== SUPPLIED INFORMATION

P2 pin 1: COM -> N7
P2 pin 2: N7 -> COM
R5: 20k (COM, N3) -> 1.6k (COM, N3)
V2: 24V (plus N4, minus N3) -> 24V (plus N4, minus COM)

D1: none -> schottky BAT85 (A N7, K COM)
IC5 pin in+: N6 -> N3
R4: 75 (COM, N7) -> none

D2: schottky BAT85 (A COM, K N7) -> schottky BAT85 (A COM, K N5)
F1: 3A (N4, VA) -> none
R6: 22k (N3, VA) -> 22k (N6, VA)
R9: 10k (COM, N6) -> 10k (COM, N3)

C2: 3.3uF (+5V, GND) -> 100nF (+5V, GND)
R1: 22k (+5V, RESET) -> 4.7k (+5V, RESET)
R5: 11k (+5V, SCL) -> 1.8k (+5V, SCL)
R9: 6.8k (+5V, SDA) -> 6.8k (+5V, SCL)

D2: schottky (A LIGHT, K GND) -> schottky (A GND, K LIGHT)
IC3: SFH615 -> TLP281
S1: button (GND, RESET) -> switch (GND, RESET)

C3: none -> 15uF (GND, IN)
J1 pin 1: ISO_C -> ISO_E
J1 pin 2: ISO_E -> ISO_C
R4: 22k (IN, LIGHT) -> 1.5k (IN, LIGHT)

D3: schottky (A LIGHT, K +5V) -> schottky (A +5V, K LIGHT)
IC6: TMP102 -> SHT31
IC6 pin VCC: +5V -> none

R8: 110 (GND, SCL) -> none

====

- WHAT THE TASK REQUIRES
For each line of the entries that contains the word "LIGHT", make a copy.

- SOLVED PROBLEM
D2: schottky (A LIGHT, K GND) -> schottky (A GND, K LIGHT)
R4: 22k (IN, LIGHT) -> 1.5k (IN, LIGHT)
D3: schottky (A LIGHT, K +5V) -> schottky (A +5V, K LIGHT)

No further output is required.